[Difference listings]
———

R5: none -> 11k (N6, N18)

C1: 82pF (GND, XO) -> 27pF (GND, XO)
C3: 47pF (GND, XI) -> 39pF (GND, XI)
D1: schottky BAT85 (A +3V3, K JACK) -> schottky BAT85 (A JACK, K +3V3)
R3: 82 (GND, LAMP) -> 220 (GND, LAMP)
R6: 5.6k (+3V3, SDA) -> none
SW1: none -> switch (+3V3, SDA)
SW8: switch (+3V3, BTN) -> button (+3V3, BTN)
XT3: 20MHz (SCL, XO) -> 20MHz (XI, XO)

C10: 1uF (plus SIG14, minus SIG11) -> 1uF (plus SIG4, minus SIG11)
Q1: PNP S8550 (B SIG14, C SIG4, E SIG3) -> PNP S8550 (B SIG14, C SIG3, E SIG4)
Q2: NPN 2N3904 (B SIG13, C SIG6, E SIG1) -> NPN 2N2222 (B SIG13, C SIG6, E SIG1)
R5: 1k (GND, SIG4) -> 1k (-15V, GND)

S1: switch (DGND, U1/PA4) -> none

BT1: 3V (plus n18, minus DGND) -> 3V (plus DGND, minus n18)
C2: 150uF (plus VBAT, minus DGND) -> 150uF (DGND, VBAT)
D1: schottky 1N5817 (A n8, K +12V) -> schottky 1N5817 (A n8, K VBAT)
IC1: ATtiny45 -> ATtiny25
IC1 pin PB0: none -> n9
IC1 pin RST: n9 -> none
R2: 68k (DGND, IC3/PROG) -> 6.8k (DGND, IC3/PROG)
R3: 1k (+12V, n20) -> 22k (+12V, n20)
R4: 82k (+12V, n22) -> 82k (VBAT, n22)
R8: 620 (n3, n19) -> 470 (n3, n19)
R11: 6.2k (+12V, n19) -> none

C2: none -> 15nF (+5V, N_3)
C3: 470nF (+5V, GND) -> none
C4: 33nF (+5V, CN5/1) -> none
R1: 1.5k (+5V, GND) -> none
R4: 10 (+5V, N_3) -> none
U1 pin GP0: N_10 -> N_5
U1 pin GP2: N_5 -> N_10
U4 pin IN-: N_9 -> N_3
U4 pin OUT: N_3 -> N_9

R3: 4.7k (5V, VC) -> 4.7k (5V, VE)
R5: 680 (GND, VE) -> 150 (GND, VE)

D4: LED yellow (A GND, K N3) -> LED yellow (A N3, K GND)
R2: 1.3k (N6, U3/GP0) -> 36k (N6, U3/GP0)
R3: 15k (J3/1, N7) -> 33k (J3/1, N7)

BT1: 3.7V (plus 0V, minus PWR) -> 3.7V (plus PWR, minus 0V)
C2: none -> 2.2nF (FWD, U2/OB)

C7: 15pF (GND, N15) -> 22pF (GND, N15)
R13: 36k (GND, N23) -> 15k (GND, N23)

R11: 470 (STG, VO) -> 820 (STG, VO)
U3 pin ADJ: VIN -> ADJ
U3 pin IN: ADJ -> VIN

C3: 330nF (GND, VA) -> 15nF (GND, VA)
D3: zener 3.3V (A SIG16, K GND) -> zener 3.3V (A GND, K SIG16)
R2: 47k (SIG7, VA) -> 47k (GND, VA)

———

• [Exercise]
Whatever the entries above contain, reproduce all of them exactly.

• [Answer to this problem]
R5: none -> 11k (N6, N18)

C1: 82pF (GND, XO) -> 27pF (GND, XO)
C3: 47pF (GND, XI) -> 39pF (GND, XI)
D1: schottky BAT85 (A +3V3, K JACK) -> schottky BAT85 (A JACK, K +3V3)
R3: 82 (GND, LAMP) -> 220 (GND, LAMP)
R6: 5.6k (+3V3, SDA) -> none
SW1: none -> switch (+3V3, SDA)
SW8: switch (+3V3, BTN) -> button (+3V3, BTN)
XT3: 20MHz (SCL, XO) -> 20MHz (XI, XO)

C10: 1uF (plus SIG14, minus SIG11) -> 1uF (plus SIG4, minus SIG11)
Q1: PNP S8550 (B SIG14, C SIG4, E SIG3) -> PNP S8550 (B SIG14, C SIG3, E SIG4)
Q2: NPN 2N3904 (B SIG13, C SIG6, E SIG1) -> NPN 2N2222 (B SIG13, C SIG6, E SIG1)
R5: 1k (GND, SIG4) -> 1k (-15V, GND)

S1: switch (DGND, U1/PA4) -> none

BT1: 3V (plus n18, minus DGND) -> 3V (plus DGND, minus n18)
C2: 150uF (plus VBAT, minus DGND) -> 150uF (DGND, VBAT)
D1: schottky 1N5817 (A n8, K +12V) -> schottky 1N5817 (A n8, K VBAT)
IC1: ATtiny45 -> ATtiny25
IC1 pin PB0: none -> n9
IC1 pin RST: n9 -> none
R2: 68k (DGND, IC3/PROG) -> 6.8k (DGND, IC3/PROG)
R3: 1k (+12V, n20) -> 22k (+12V, n20)
R4: 82k (+12V, n22) -> 82k (VBAT, n22)
R8: 620 (n3, n19) -> 470 (n3, n19)
R11: 6.2k (+12V, n19) -> none

C2: none -> 15nF (+5V, N_3)
C3: 470nF (+5V, GND) -> none
C4: 33nF (+5V, CN5/1) -> none
R1: 1.5k (+5V, GND) -> none
R4: 10 (+5V, N_3) -> none
U1 pin GP0: N_10 -> N_5
U1 pin GP2: N_5 -> N_10
U4 pin IN-: N_9 -> N_3
U4 pin OUT: N_3 -> N_9

R3: 4.7k (5V, VC) -> 4.7k (5V, VE)
R5: 680 (GND, VE) -> 150 (GND, VE)

D4: LED yellow (A GND, K N3) -> LED yellow (A N3, K GND)
R2: 1.3k (N6, U3/GP0) -> 36k (N6, U3/GP0)
R3: 15k (J3/1, N7) -> 33k (J3/1, N7)

BT1: 3.7V (plus 0V, minus PWR) -> 3.7V (plus PWR, minus 0V)
C2: none -> 2.2nF (FWD, U2/OB)

C7: 15pF (GND, N15) -> 22pF (GND, N15)
R13: 36k (GND, N23) -> 15k (GND, N23)

R11: 470 (STG, VO) -> 820 (STG, VO)
U3 pin ADJ: VIN -> ADJ
U3 pin IN: ADJ -> VIN

C3: 330nF (GND, VA) -> 15nF (GND, VA)
D3: zener 3.3V (A SIG16, K GND) -> zener 3.3V (A GND, K SIG16)
R2: 47k (SIG7, VA) -> 47k (GND, VA)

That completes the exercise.